Among the records that follow, find the line with "C7: 47pF (COM, U1/XTAL2) -> none" and the line with "U3 pin K: none -> COM". Set down those lines and all lines between them exactly, without adding anything.

- GIVEN INFORMATION -
┏━━

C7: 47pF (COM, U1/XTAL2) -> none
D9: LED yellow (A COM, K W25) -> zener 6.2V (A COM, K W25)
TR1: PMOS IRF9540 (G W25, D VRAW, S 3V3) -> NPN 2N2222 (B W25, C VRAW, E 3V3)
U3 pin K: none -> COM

┗━━
┏━━

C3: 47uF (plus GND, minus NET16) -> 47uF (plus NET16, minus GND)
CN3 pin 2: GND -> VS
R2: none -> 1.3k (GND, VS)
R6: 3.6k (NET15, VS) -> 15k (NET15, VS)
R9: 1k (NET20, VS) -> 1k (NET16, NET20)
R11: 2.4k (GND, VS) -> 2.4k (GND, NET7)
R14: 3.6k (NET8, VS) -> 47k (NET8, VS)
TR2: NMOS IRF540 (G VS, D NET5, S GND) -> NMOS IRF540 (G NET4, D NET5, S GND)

┗━━

- SOLUTION BELOW -
C7: 47pF (COM, U1/XTAL2) -> none
D9: LED yellow (A COM, K W25) -> zener 6.2V (A COM, K W25)
TR1: PMOS IRF9540 (G W25, D VRAW, S 3V3) -> NPN 2N2222 (B W25, C VRAW, E 3V3)
U3 pin K: none -> COM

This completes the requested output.